**EXERCISE REQUIREMENTS:**
Look in the material below for the line with "PIXELS1 pin VCC: 5V -> 3V3" and the line with "OLED2 pin SDA: 10 -> A2", then set down exactly those two lines and all lines between, nothing more.

**DATA FOR ANALYSIS:**
----

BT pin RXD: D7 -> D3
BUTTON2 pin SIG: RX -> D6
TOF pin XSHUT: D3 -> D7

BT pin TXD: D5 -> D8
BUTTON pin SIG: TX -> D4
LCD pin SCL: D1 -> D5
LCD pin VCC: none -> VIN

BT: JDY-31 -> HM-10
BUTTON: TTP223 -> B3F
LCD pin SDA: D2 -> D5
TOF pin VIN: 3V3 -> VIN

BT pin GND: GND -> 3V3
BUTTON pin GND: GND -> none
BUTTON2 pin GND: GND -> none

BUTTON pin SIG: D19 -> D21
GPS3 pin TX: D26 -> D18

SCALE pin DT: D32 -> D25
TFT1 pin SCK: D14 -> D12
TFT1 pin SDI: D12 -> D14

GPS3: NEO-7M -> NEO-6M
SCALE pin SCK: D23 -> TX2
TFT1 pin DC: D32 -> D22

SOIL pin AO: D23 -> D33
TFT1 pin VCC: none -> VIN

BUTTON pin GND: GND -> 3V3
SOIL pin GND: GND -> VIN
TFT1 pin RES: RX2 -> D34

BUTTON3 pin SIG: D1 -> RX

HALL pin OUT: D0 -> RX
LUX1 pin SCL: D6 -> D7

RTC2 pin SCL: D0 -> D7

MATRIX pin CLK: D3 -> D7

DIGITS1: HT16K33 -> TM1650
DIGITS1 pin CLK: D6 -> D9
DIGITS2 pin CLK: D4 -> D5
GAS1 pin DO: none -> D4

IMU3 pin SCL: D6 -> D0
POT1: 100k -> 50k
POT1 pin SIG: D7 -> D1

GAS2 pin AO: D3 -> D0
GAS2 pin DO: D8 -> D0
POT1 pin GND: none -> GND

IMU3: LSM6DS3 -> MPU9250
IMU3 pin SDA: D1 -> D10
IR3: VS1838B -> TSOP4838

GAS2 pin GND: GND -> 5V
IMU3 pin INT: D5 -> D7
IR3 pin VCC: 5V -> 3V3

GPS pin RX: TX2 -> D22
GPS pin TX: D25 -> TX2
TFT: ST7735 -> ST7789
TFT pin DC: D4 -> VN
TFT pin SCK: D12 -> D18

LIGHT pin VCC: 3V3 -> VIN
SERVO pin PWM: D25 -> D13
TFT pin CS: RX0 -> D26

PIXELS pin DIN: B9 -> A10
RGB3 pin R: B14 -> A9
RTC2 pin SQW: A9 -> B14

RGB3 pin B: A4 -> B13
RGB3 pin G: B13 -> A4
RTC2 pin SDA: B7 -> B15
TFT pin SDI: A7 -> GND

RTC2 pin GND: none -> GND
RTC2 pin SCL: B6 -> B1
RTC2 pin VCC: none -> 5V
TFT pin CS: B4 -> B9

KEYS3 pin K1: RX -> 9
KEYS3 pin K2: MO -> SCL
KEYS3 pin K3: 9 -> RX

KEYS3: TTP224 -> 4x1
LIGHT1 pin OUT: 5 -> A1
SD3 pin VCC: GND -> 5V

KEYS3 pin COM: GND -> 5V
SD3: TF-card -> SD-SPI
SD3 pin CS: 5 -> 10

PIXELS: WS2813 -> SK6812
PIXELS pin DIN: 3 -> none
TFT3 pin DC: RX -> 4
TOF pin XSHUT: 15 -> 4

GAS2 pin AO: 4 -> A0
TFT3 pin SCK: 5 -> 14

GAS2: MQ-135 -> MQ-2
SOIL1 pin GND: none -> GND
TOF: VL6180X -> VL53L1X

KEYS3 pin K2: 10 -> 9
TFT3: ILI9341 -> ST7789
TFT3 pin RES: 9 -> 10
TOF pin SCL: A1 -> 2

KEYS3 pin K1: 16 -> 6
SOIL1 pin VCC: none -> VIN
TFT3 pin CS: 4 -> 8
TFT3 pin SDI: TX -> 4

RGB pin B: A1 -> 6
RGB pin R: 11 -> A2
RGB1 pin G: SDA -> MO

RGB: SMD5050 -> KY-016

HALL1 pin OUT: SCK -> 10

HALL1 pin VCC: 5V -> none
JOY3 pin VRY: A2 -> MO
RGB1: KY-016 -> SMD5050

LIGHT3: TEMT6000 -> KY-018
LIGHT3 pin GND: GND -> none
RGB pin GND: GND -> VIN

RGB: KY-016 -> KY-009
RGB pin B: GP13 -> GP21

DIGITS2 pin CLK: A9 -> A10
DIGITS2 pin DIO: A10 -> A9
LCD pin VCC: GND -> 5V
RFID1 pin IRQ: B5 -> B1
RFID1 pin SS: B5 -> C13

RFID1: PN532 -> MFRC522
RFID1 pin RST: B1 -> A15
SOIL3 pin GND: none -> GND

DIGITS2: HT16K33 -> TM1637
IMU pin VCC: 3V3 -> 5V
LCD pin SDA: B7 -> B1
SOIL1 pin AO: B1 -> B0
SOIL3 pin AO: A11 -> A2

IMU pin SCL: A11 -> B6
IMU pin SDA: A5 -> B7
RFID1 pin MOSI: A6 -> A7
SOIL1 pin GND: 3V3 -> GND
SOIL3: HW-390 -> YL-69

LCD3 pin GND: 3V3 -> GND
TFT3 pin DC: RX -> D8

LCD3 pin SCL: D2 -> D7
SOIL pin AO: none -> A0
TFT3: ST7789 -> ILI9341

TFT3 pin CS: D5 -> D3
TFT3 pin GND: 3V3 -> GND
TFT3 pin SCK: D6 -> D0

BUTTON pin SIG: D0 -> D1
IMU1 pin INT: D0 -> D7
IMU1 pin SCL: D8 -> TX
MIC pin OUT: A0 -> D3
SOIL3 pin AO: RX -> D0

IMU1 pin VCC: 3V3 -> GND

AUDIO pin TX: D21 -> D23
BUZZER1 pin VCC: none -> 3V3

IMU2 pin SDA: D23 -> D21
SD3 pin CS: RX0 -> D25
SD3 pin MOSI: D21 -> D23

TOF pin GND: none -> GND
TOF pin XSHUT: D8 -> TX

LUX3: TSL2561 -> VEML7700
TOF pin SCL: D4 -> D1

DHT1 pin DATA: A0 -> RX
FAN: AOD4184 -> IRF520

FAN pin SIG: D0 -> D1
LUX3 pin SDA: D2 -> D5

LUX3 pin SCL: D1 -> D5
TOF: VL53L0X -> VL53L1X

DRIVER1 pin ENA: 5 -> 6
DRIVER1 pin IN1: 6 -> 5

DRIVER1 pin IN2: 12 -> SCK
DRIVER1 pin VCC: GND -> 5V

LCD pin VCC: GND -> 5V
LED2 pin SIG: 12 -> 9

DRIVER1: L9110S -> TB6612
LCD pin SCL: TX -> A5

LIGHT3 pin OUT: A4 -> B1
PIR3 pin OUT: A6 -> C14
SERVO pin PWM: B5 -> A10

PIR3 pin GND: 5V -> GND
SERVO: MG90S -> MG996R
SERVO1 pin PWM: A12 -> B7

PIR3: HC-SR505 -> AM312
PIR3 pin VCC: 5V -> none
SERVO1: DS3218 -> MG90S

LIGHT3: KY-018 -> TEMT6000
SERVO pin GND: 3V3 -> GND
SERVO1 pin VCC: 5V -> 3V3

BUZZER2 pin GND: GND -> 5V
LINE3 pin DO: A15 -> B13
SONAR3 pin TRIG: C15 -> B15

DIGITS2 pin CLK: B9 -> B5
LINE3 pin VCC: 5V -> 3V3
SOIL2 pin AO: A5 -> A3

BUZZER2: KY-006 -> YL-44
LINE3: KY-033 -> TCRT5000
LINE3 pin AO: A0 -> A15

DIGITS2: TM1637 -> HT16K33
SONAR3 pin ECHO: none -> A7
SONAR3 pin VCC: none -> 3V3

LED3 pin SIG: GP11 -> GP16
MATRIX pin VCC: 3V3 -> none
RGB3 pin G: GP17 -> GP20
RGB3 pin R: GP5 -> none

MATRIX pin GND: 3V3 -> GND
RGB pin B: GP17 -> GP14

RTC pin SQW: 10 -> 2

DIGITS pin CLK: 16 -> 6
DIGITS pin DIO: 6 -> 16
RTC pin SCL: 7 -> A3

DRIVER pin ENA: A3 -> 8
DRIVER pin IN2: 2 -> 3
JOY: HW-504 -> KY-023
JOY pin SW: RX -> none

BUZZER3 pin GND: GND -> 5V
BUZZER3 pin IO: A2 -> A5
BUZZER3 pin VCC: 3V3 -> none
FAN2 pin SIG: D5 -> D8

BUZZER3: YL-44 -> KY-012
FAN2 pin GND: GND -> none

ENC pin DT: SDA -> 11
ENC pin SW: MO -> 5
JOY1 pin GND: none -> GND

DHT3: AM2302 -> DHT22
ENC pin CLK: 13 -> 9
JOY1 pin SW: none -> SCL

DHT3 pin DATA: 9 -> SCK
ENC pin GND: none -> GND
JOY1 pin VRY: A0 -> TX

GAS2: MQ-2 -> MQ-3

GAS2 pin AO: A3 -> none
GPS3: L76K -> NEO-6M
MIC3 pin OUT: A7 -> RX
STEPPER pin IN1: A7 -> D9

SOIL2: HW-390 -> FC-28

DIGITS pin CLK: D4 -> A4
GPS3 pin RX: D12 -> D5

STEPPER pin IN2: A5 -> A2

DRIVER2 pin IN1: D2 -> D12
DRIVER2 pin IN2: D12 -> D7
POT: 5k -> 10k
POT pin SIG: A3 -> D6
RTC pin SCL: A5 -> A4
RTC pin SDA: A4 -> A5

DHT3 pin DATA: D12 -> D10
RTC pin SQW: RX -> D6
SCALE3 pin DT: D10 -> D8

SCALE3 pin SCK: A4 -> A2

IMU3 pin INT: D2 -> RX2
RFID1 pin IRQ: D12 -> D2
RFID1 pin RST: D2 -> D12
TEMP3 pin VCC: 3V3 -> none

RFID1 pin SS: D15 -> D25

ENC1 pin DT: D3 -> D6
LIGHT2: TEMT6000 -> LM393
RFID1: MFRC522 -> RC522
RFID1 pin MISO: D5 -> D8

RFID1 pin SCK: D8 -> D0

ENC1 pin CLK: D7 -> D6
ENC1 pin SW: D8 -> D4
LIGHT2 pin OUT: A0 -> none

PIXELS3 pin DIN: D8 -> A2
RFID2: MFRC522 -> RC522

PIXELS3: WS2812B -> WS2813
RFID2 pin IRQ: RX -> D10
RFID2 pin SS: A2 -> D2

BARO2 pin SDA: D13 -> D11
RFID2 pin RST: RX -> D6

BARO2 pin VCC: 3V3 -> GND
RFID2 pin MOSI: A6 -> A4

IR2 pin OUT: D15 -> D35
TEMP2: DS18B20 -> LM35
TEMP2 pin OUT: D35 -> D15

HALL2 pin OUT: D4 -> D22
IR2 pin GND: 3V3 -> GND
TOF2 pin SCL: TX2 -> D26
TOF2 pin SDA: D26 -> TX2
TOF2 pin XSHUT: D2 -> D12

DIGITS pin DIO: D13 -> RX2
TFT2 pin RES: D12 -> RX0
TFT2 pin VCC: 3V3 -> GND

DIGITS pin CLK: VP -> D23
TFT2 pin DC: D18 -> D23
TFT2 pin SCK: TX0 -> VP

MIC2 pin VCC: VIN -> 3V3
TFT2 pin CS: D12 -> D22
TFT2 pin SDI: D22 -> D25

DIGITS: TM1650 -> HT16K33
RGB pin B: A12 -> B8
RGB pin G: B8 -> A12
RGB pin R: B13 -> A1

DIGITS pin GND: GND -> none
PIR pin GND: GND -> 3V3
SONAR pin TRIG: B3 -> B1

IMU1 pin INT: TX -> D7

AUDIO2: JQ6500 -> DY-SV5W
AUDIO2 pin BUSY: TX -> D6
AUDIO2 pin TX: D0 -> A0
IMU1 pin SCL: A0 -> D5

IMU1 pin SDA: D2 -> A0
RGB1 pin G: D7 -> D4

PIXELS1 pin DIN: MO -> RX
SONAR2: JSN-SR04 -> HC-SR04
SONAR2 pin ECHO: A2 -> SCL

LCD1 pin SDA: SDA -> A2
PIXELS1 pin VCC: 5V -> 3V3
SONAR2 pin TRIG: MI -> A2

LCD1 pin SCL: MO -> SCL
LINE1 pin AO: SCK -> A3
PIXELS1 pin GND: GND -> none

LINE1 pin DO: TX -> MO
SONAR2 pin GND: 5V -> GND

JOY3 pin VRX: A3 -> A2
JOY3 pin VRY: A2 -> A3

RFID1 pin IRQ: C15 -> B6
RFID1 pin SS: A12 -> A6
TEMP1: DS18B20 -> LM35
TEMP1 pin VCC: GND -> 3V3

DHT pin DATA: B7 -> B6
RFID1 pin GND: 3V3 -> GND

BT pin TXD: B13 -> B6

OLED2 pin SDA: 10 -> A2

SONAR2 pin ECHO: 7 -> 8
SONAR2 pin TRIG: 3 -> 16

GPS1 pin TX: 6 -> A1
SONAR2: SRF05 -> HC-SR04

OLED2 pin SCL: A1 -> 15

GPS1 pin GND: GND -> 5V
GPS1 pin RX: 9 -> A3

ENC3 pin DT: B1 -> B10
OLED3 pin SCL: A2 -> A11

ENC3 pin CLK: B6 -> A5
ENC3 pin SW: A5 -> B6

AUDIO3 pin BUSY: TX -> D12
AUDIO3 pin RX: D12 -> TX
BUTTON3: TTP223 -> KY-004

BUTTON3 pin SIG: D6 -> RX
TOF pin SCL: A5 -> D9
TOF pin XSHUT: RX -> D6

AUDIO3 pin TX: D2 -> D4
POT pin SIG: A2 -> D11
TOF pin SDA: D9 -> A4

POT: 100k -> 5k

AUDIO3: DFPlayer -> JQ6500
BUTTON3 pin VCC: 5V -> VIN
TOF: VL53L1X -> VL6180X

----

**WRITTEN ANSWER:**
PIXELS1 pin VCC: 5V -> 3V3
SONAR2 pin TRIG: MI -> A2

LCD1 pin SCL: MO -> SCL
LINE1 pin AO: SCK -> A3
PIXELS1 pin GND: GND -> none

LINE1 pin DO: TX -> MO
SONAR2 pin GND: 5V -> GND

JOY3 pin VRX: A3 -> A2
JOY3 pin VRY: A2 -> A3

RFID1 pin IRQ: C15 -> B6
RFID1 pin SS: A12 -> A6
TEMP1: DS18B20 -> LM35
TEMP1 pin VCC: GND -> 3V3

DHT pin DATA: B7 -> B6
RFID1 pin GND: 3V3 -> GND

BT pin TXD: B13 -> B6

OLED2 pin SDA: 10 -> A2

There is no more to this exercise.